• [EXERCISE PROMPT]:
An exact copy of every record below is needed, with all pictures removed.

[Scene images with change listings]
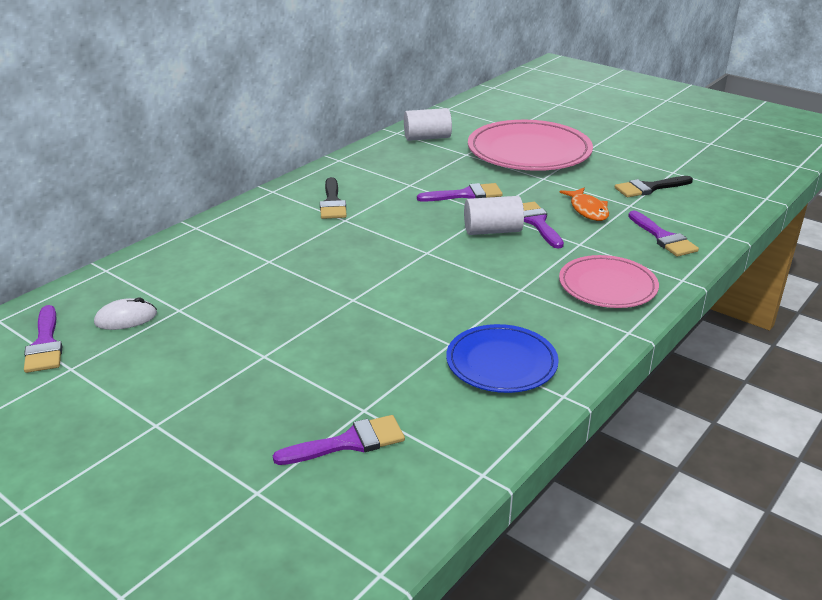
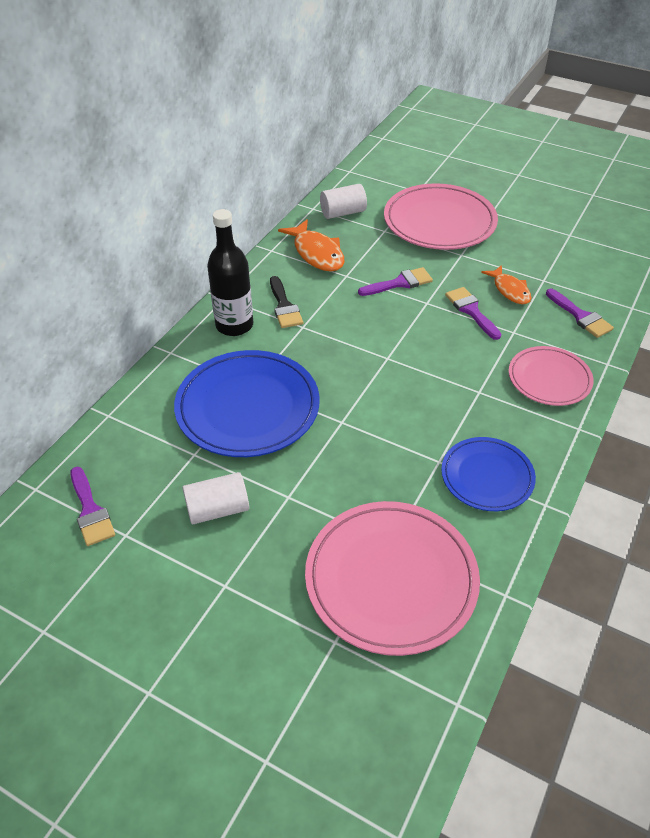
camera: 10 degrees left, 15 degrees up
white mouse [94,297,157,330] -> none
purple brush [273,415,405,465] -> pink plate [305,501,480,656]
white cylinder [464,196,524,235] -> white cylinder moved to [182,472,249,524]
black brush [615,176,693,197] -> none
none -> blue plate [174,350,320,457]
none -> black bottle [207,209,253,336]
none -> orange fish [278,219,345,271]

• [OUTPUT FOR THIS TASK]:
camera: 10 degrees left, 15 degrees up
white mouse [94,297,157,330] -> none
purple brush [273,415,405,465] -> pink plate [305,501,480,656]
white cylinder [464,196,524,235] -> white cylinder moved to [182,472,249,524]
black brush [615,176,693,197] -> none
none -> blue plate [174,350,320,457]
none -> black bottle [207,209,253,336]
none -> orange fish [278,219,345,271]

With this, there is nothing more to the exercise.